Please state how many lines of the data below contain the word "relocated", offering nothing besides the number.

-- RECORDS FOR THE TASK follows --

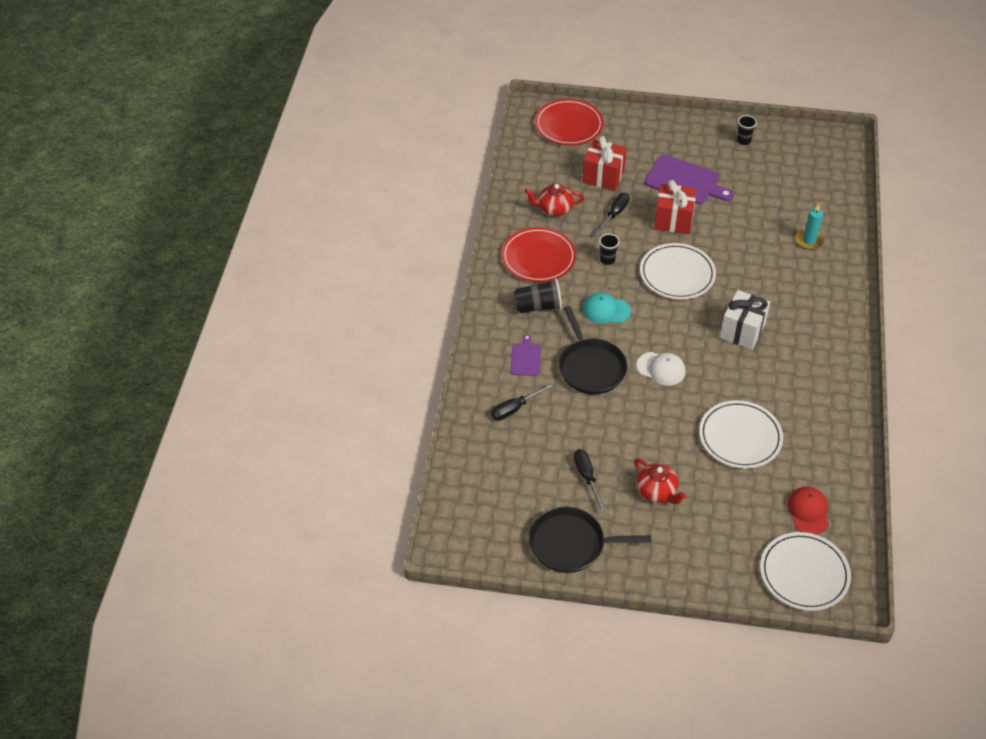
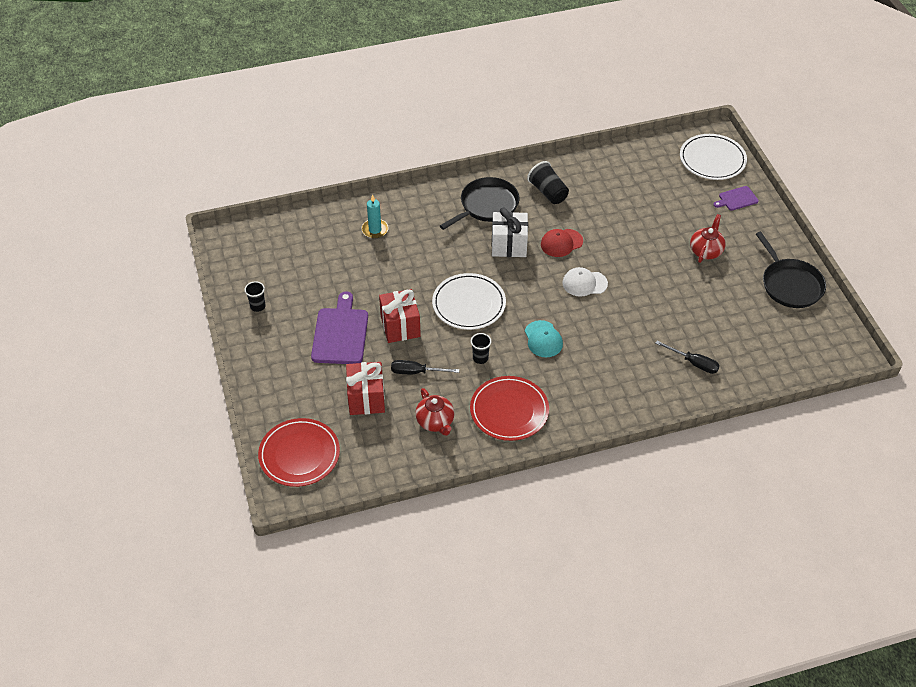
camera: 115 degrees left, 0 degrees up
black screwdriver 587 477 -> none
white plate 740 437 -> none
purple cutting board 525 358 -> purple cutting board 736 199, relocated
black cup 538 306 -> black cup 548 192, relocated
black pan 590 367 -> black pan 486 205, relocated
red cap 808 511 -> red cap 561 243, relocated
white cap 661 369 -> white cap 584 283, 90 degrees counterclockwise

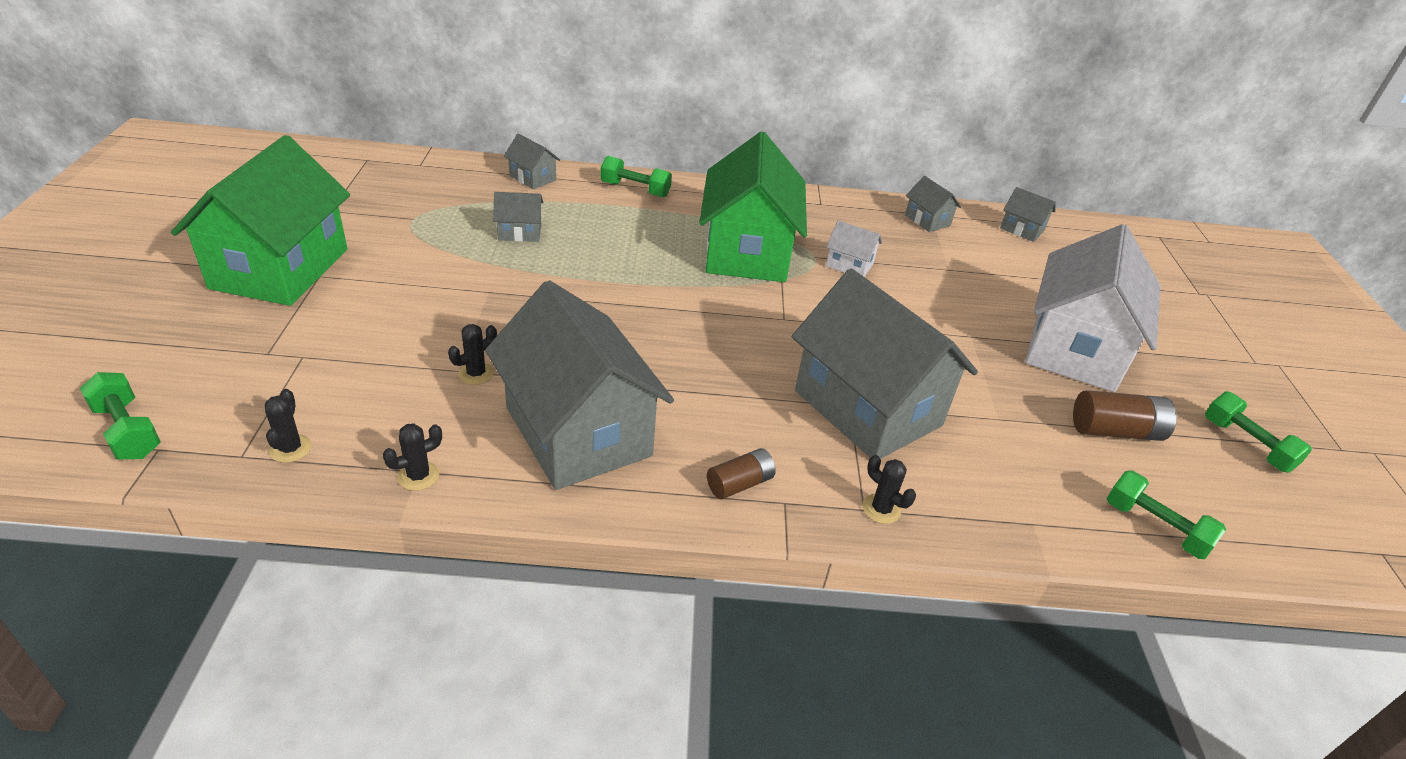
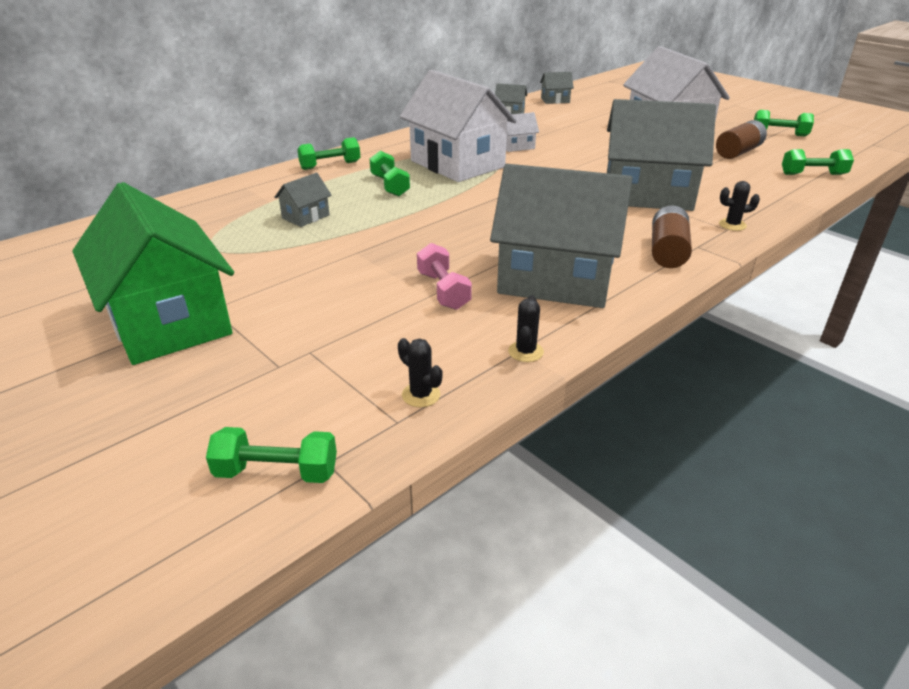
camera: 40 degrees left, 5 degrees down
grey house 533 178 -> none
none -> green dumbbell 390 186
black cactus 476 374 -> pink dumbbell 443 290
green house 747 252 -> white house 457 164
brown battery 739 484 -> brown battery 667 251, x1.51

-- RECORDS FOR THE TASK concluded --

ANSWER FOR THIS EXERCISE :: 4